#### Data under study

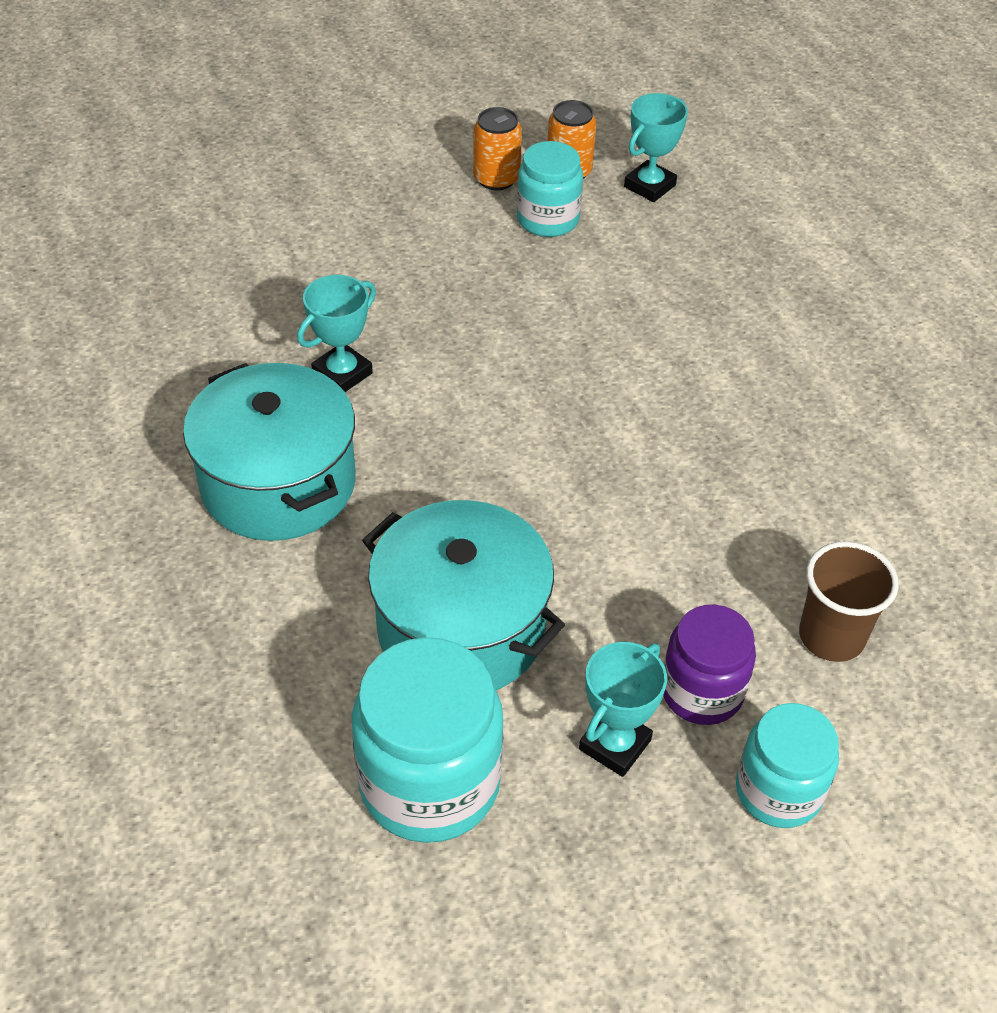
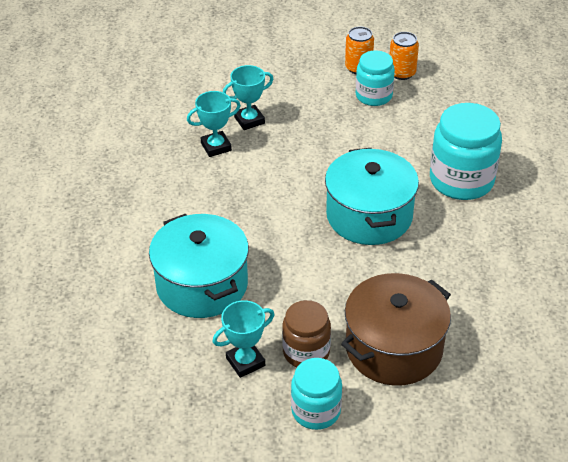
camera: 25 degrees right, 5 degrees down
turquoise pot [183,363,355,541] -> turquoise pot moved to [325,148,419,245]
turquoise jar [352,637,504,843] -> turquoise jar moved to [430,103,502,200]
turquoise trophy [624,93,688,202] -> turquoise trophy moved to [223,65,273,130]
purple jar [663,605,756,725] -> brown jar [282,300,331,367]
brown cup [799,541,899,662] -> brown pot [341,273,451,386]

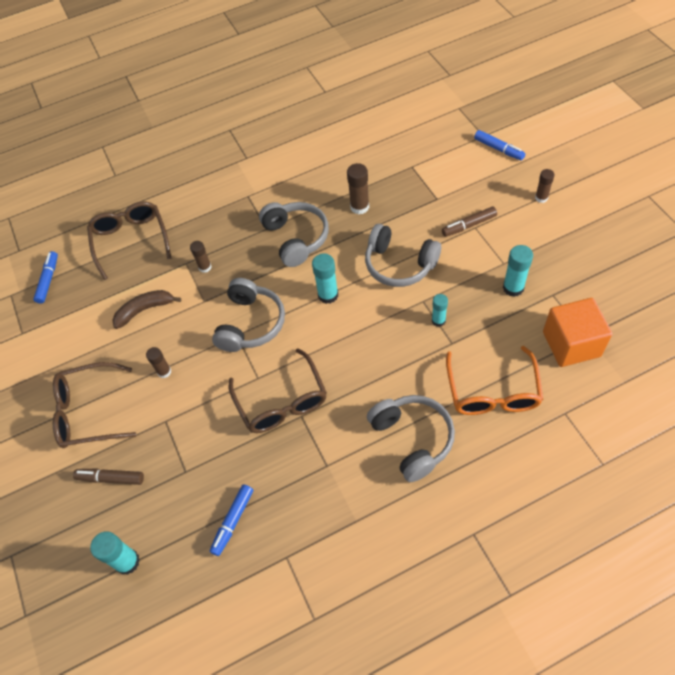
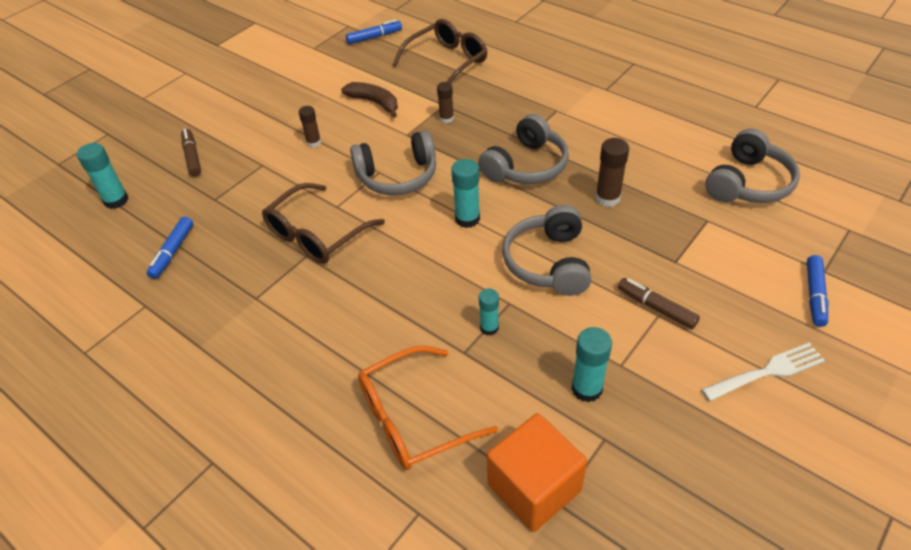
camera: 60 degrees right, 10 degrees down
brown glasses [53,362,136,448] -> none
blue marker [210,484,253,556] -> blue marker turned 75 degrees counterclockwise [146,217,193,279]
grey headphones [367,395,455,482] -> grey headphones moved to [705,129,800,203]
brown glue stick [535,169,555,203] -> white fork [701,343,825,401]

########

● **The task**: Could you repeat exactly the lines from the one containing "turquoise jar [352,637,504,843]" to the last line of the records, both included, and leave out every picture?

● **Solution to this exercise**:
turquoise jar [352,637,504,843] -> turquoise jar moved to [430,103,502,200]
turquoise trophy [624,93,688,202] -> turquoise trophy moved to [223,65,273,130]
purple jar [663,605,756,725] -> brown jar [282,300,331,367]
brown cup [799,541,899,662] -> brown pot [341,273,451,386]

camera: 60 degrees right, 10 degrees down
brown glasses [53,362,136,448] -> none
blue marker [210,484,253,556] -> blue marker turned 75 degrees counterclockwise [146,217,193,279]
grey headphones [367,395,455,482] -> grey headphones moved to [705,129,800,203]
brown glue stick [535,169,555,203] -> white fork [701,343,825,401]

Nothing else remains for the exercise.